Assigned task
Leave the images out and repeat the data exactly as given.

Scene comparison data
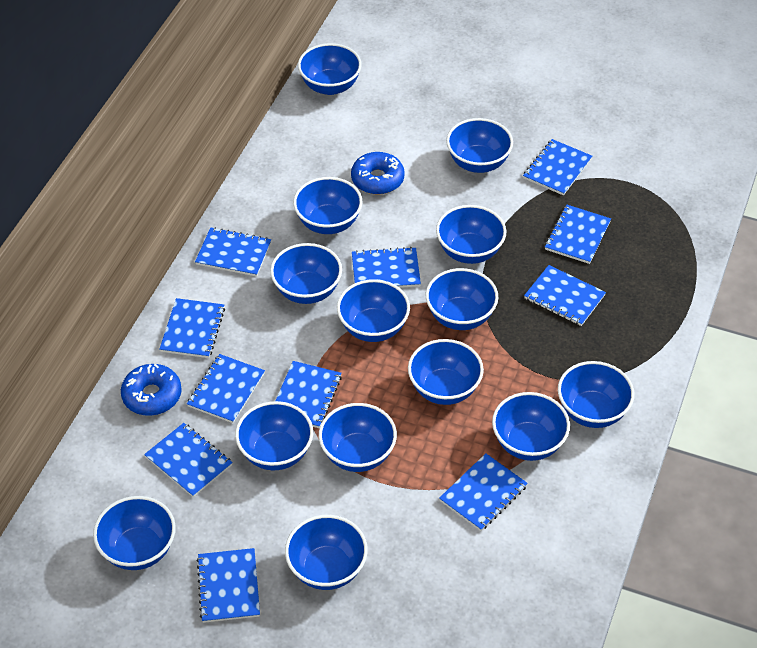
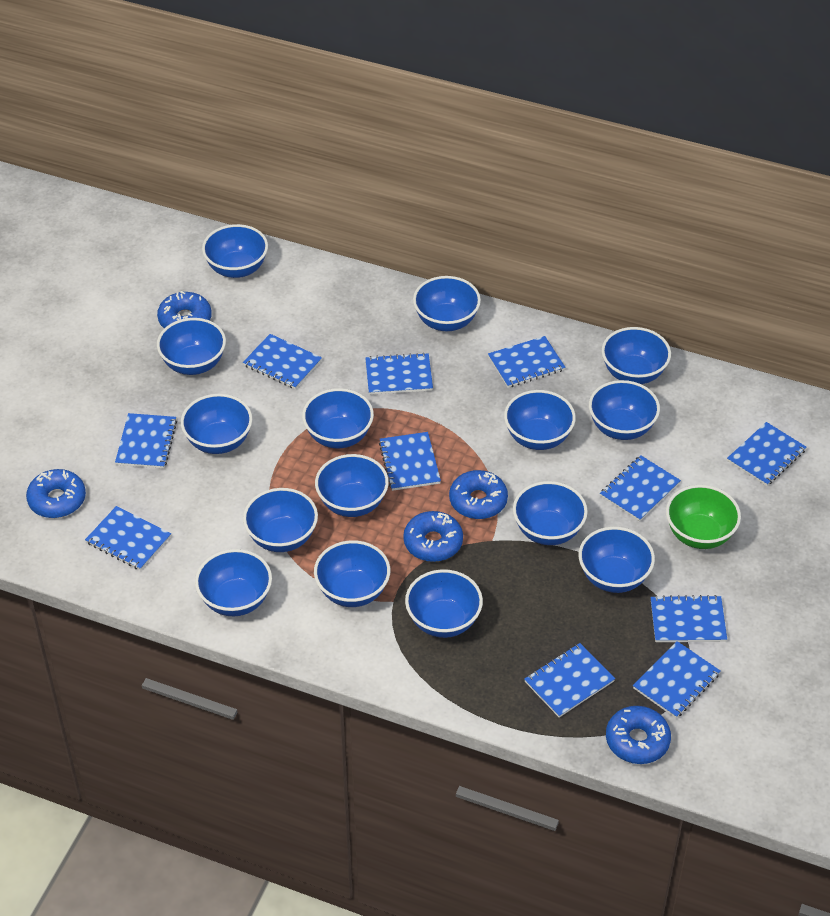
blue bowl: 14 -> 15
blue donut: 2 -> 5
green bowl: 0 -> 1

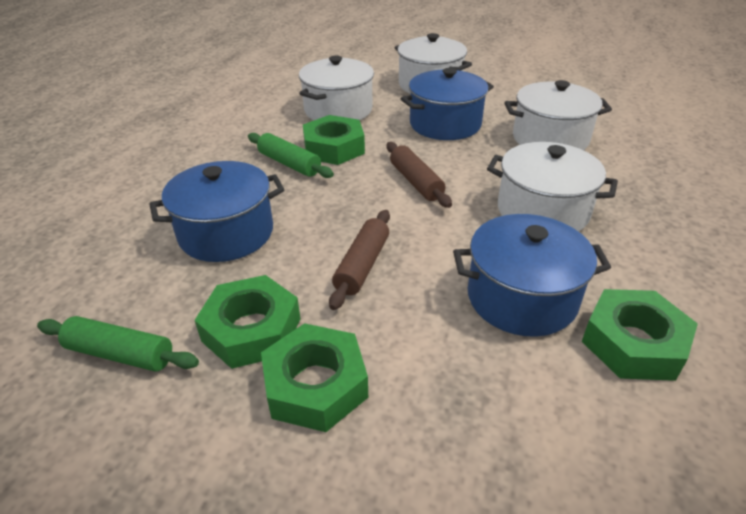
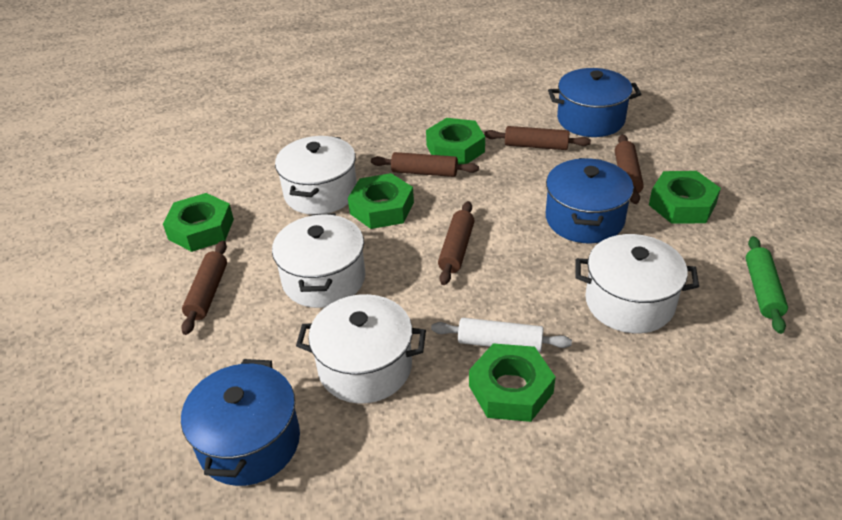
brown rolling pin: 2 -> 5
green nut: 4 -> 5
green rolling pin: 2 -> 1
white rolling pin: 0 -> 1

Worked solution
blue bowl: 14 -> 15
blue donut: 2 -> 5
green bowl: 0 -> 1

brown rolling pin: 2 -> 5
green nut: 4 -> 5
green rolling pin: 2 -> 1
white rolling pin: 0 -> 1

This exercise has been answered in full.